Assignment = Please return every line below that contains the string "square".

** Opening Exercise materials block **

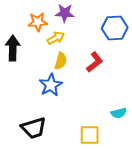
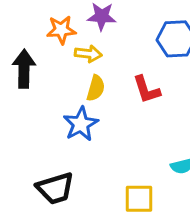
yellow arrow: (56, 38) -> (88, 54), turned 36
red L-shape: (95, 62) -> (146, 90), turned 110

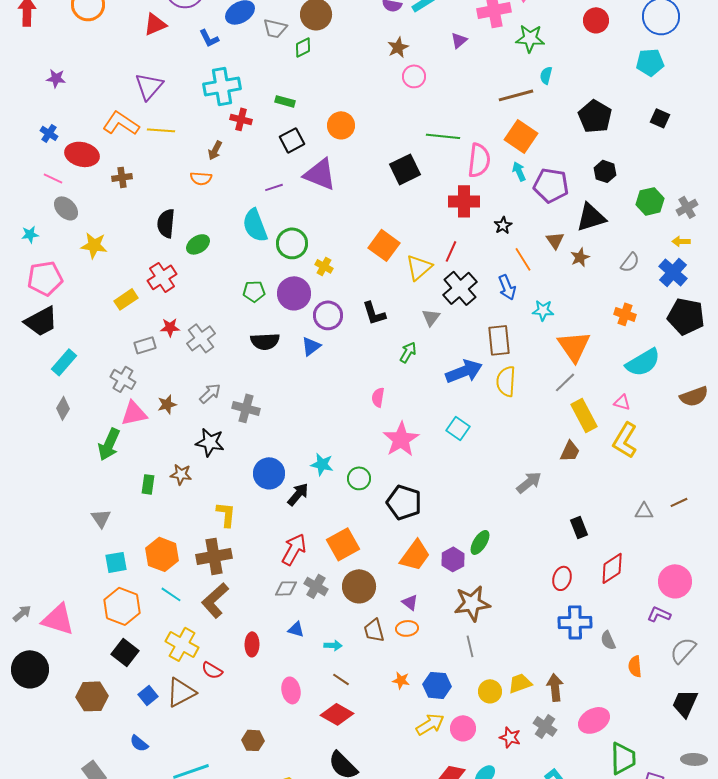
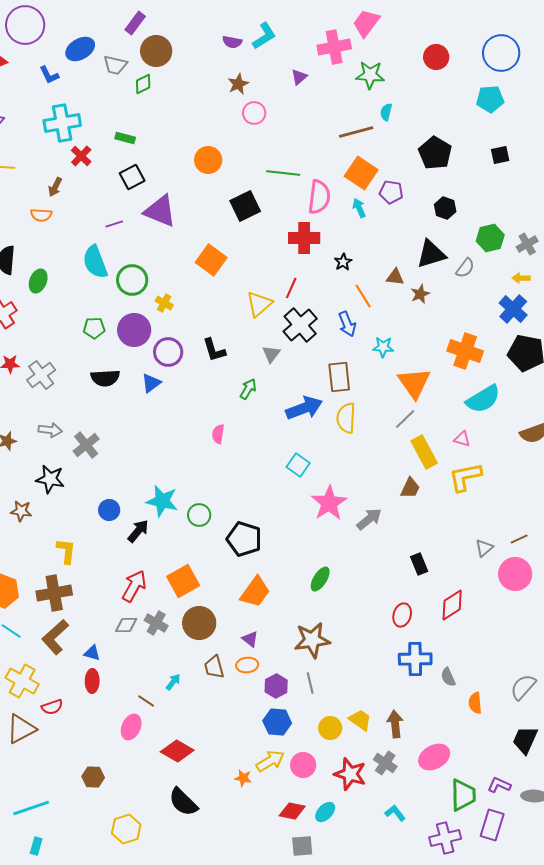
black square: (660, 118) -> (500, 155), turned -36
red cross: (241, 119) -> (81, 156), turned 30
orange circle: (341, 125) -> (208, 160), moved
purple pentagon: (551, 185) -> (391, 192), moved, size x0.7
brown triangle: (555, 240) -> (395, 277), turned -48
green ellipse: (198, 244) -> (38, 281), turned -35
orange square: (384, 245) -> (211, 260), moved
gray semicircle: (630, 262) -> (465, 268), moved
orange cross: (625, 314) -> (465, 351), size x1.6
gray arrow: (210, 393) -> (50, 430), turned 50
gray cross: (246, 408) -> (86, 445), turned 36
pink star: (401, 439) -> (329, 503), moved
yellow L-shape: (625, 440) -> (465, 477), turned 48
cyan star: (322, 464) -> (162, 501), size x1.4
blue circle: (269, 473) -> (109, 510), size x0.7
gray triangle: (644, 511) -> (484, 548), turned -42
purple hexagon: (453, 559) -> (276, 686), moved
pink circle: (675, 581) -> (515, 574), moved
purple L-shape: (659, 614) -> (499, 785), moved
blue triangle: (296, 629) -> (92, 653), moved
cyan arrow: (333, 645) -> (173, 682), turned -54
red semicircle: (212, 670) -> (52, 707), turned -50
brown line: (341, 679) -> (146, 701), moved
orange star: (401, 680) -> (243, 778), moved
yellow trapezoid: (520, 683) -> (360, 720), turned 55
pink ellipse: (291, 690) -> (131, 727), turned 35
red star: (510, 737) -> (350, 774), size x1.5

** Closing Exercise materials block **

Response area =
black square: (660, 118) -> (500, 155), turned -36
orange square: (384, 245) -> (211, 260), moved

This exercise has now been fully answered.